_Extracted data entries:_
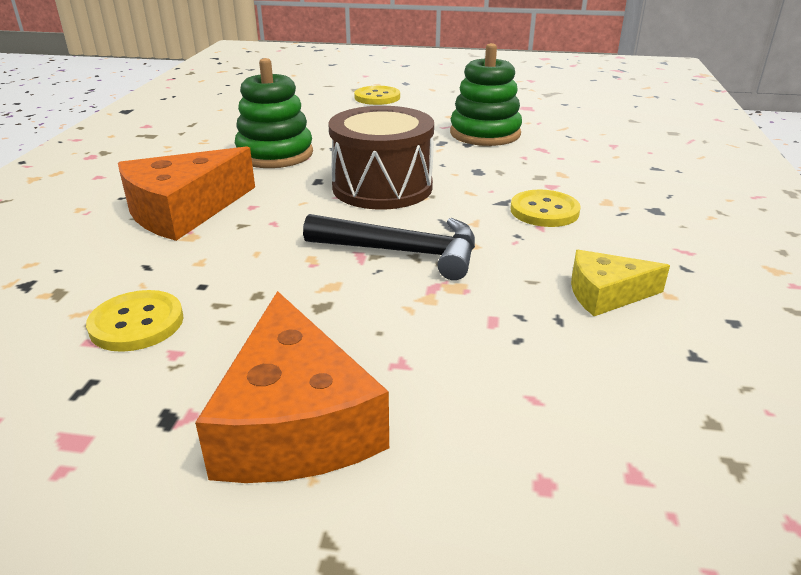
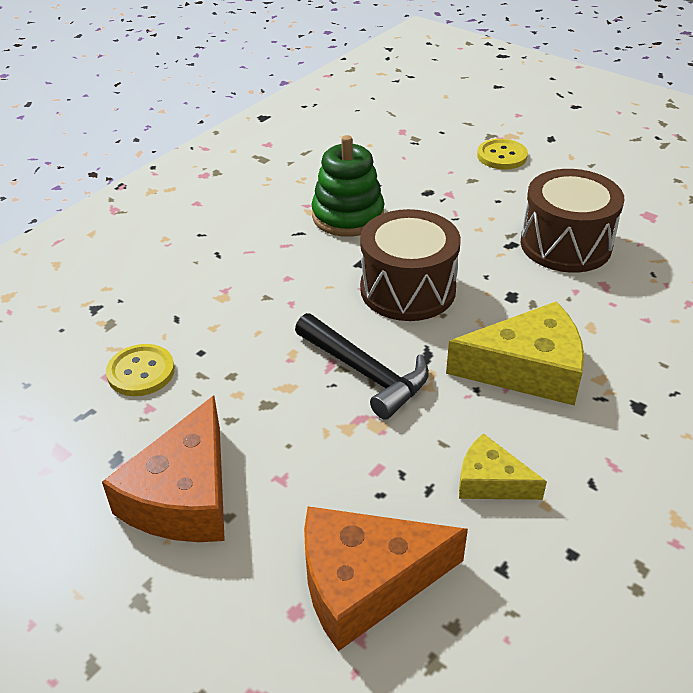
camera: 30 degrees right, 10 degrees up
(183, 210) = (234, 266): orange cheese -> orange cheese (365, 582)
(485, 133) = (565, 244): green stacking toy -> brown drum
(544, 211) = (527, 369): yellow button -> yellow cheese

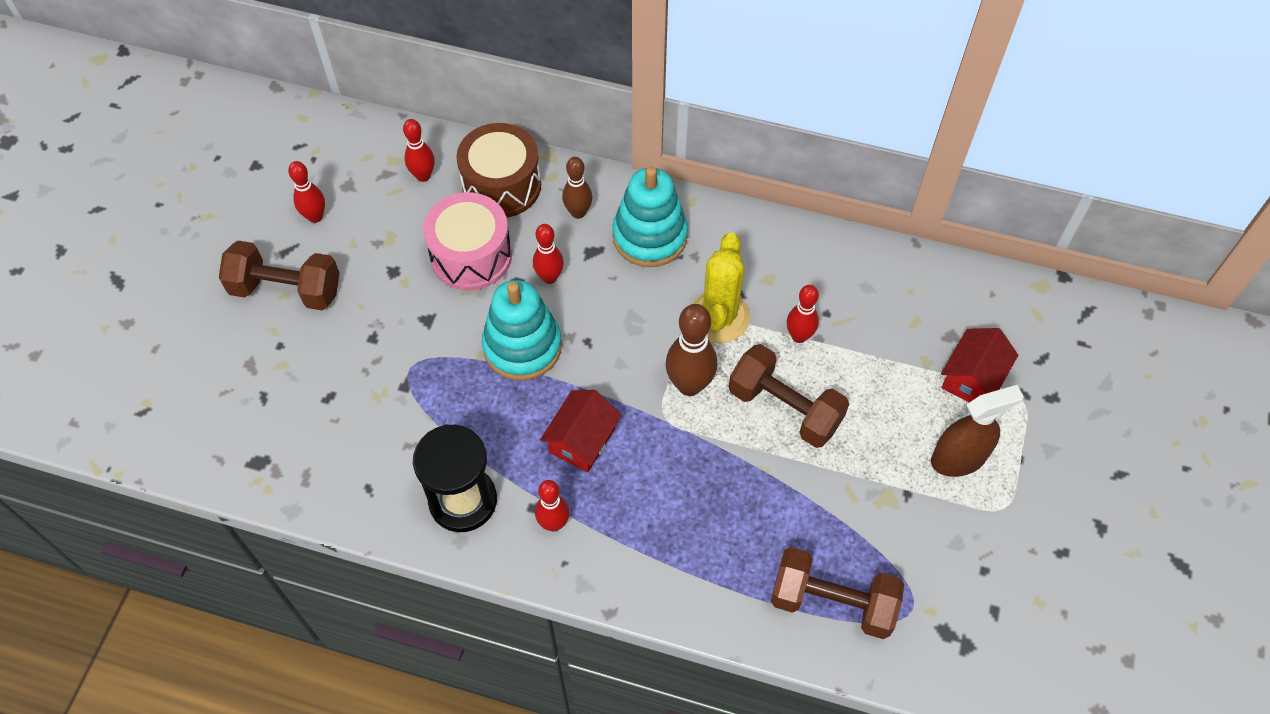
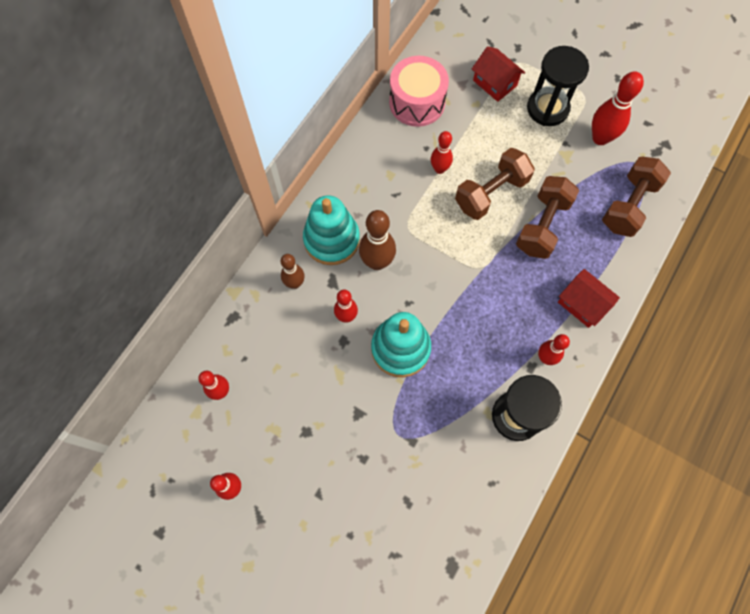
camera: 75 degrees left, 10 degrees up
(286, 290) = (298, 522): brown dumbbell -> brown dumbbell (542, 226)
(471, 256) = (310, 369): pink drum -> pink drum (417, 102)
(502, 185) = (251, 333): brown drum -> none
(582, 440) = (486, 325): red house -> red house (582, 304)
(689, 385) = (460, 245): brown bowling pin -> brown bowling pin (377, 262)
(719, 317) = (411, 213): yellow cactus -> none
(936, 543) = (600, 138): none -> red bowling pin
(958, 458) = (547, 108): brown spray bottle -> black hourglass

_What the exercise asks:_
Reproduce, word for word, the lines of the data from the one that contains "(502, 185) = (251, 333): brown drum -> none" to the end, both ends included.

_The answer:_
(502, 185) = (251, 333): brown drum -> none
(582, 440) = (486, 325): red house -> red house (582, 304)
(689, 385) = (460, 245): brown bowling pin -> brown bowling pin (377, 262)
(719, 317) = (411, 213): yellow cactus -> none
(936, 543) = (600, 138): none -> red bowling pin
(958, 458) = (547, 108): brown spray bottle -> black hourglass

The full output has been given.